━━━━━ Material provided

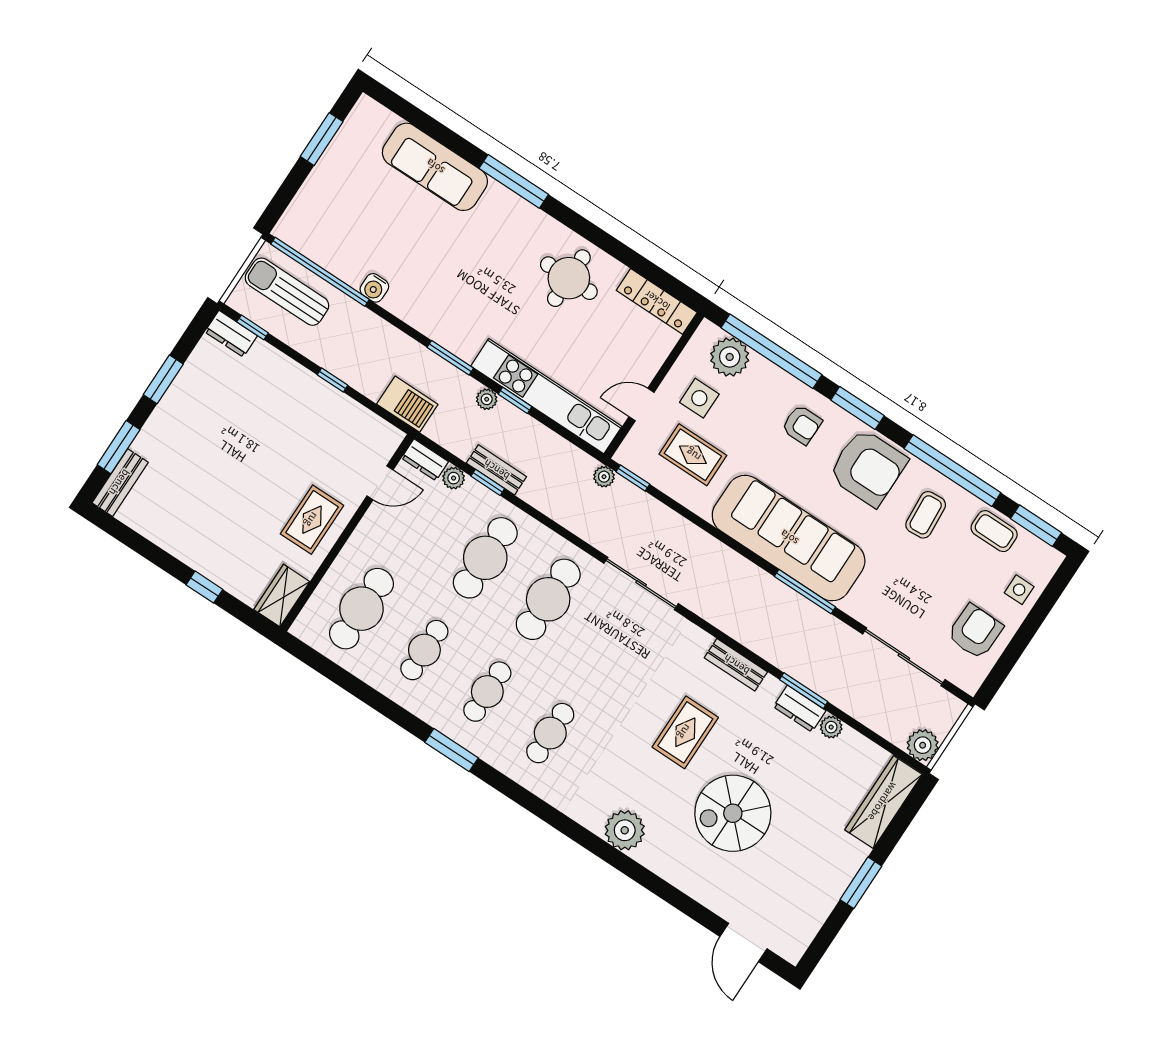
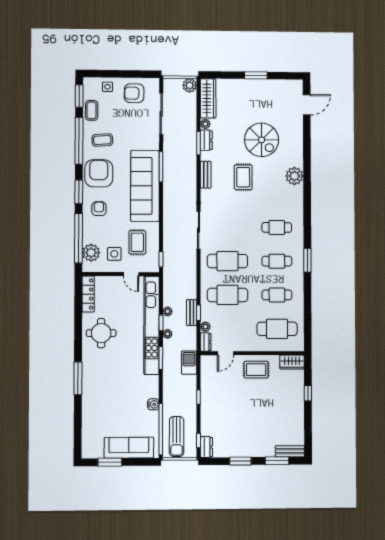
sofa: (435, 167) -> (129, 448), moved, turned -90
kitchen unit: (546, 396) -> (152, 325), width x1.36
plant: (604, 477) -> (168, 311), moved
door: (380, 483) -> (225, 353), swing flipped
rug: (685, 732) -> (243, 177), turned 90
wardrobe: (883, 802) -> (208, 98), moved, turned -90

━━━━━━━━━━

• Assigned task:
Your answer should consist only of the lines from the one with "plant: (604, 477) -> (168, 311), moved" through the end of the data above, reproduced exactly.

• Written response:
plant: (604, 477) -> (168, 311), moved
door: (380, 483) -> (225, 353), swing flipped
rug: (685, 732) -> (243, 177), turned 90
wardrobe: (883, 802) -> (208, 98), moved, turned -90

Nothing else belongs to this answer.